Input records ->
BEGIN

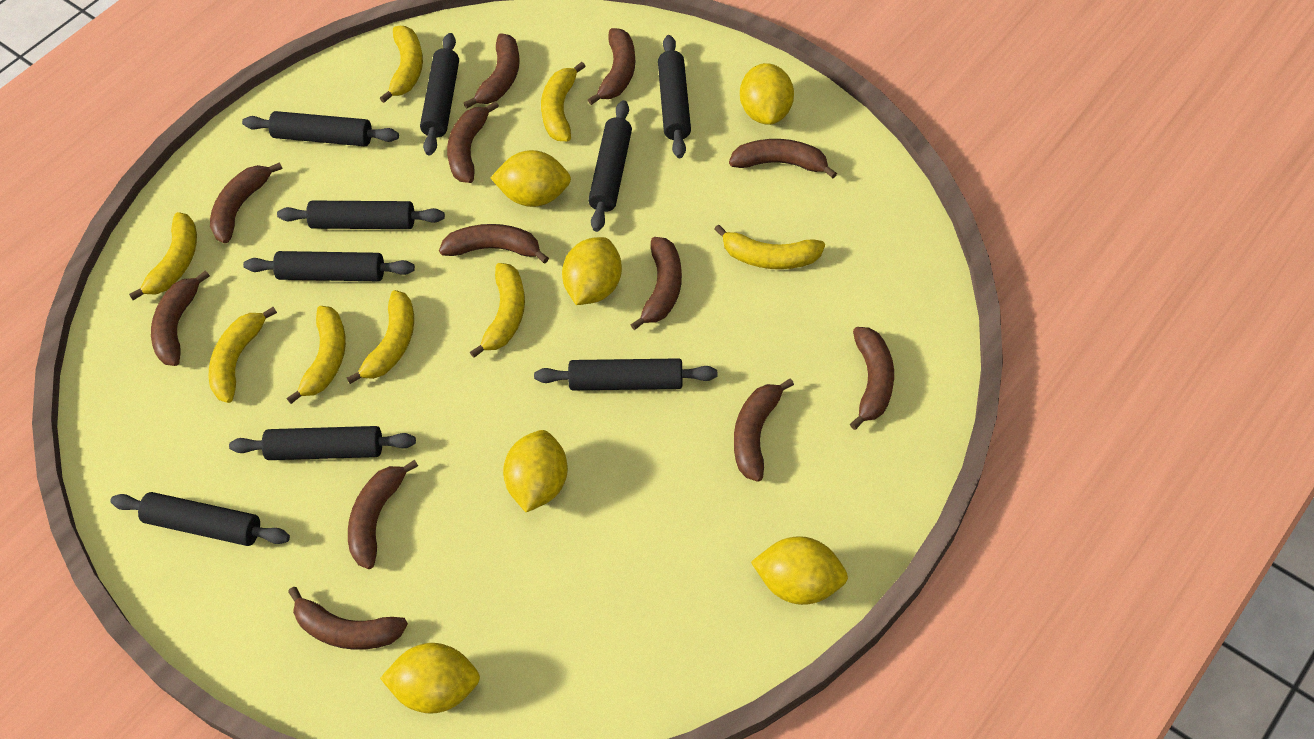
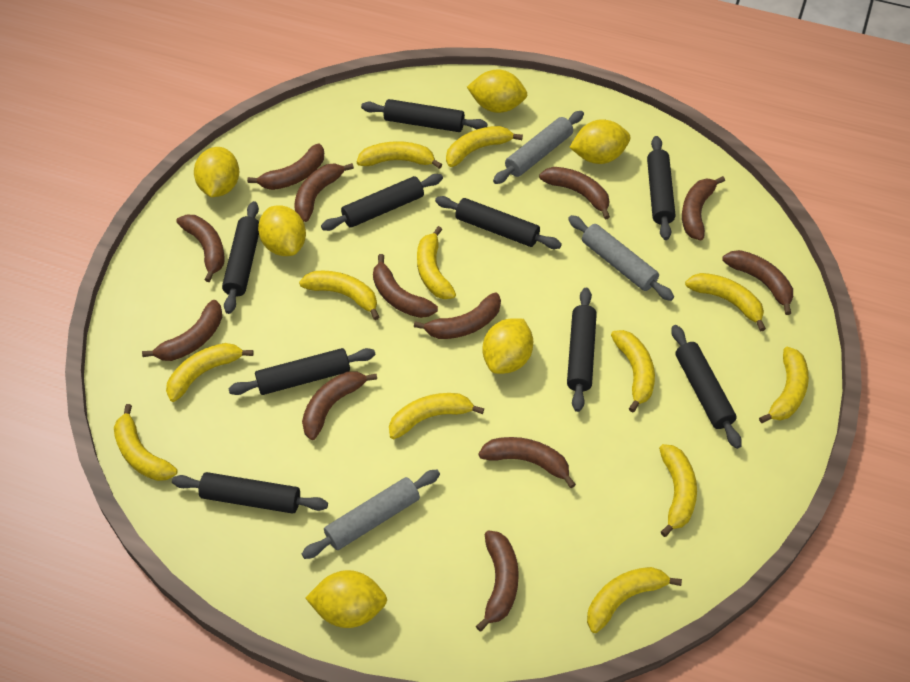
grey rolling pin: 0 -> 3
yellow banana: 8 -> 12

END
BEGIN

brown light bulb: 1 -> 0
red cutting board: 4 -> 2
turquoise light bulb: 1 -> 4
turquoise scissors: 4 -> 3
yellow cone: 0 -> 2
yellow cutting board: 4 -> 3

END
BEGIN

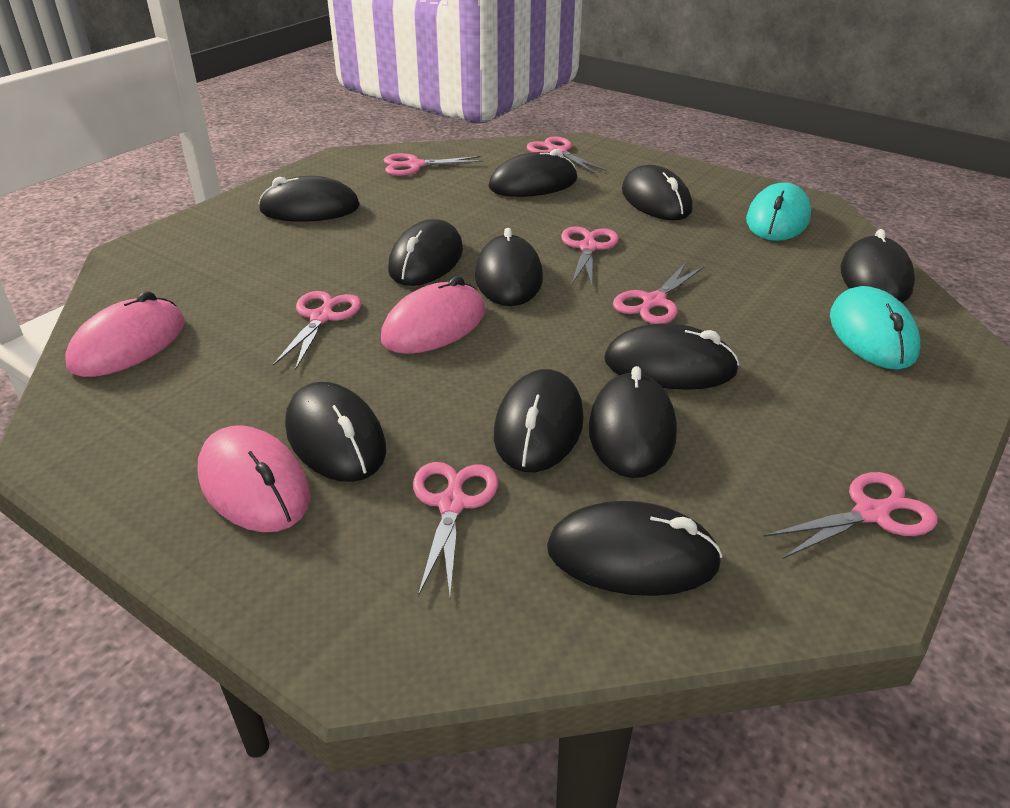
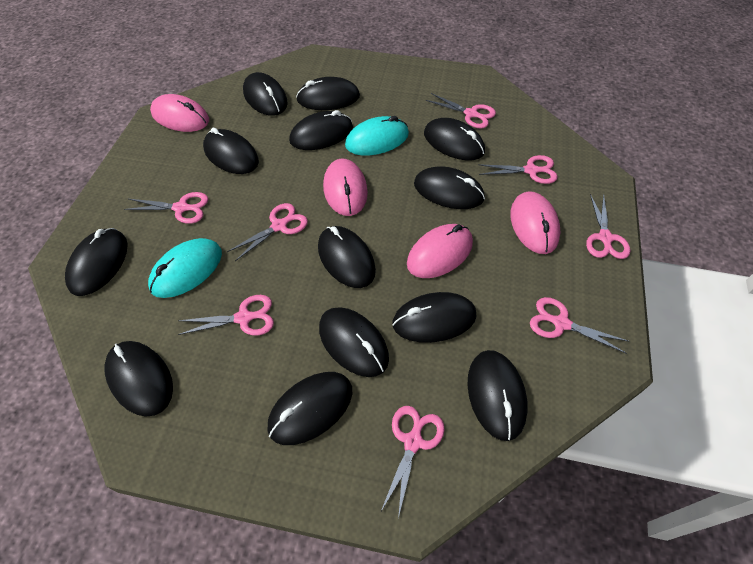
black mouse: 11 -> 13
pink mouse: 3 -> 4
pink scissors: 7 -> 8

END

What is expected -> I need every line of the material that includes "scissors", so please copy them out.

Task solution ->
turquoise scissors: 4 -> 3
pink scissors: 7 -> 8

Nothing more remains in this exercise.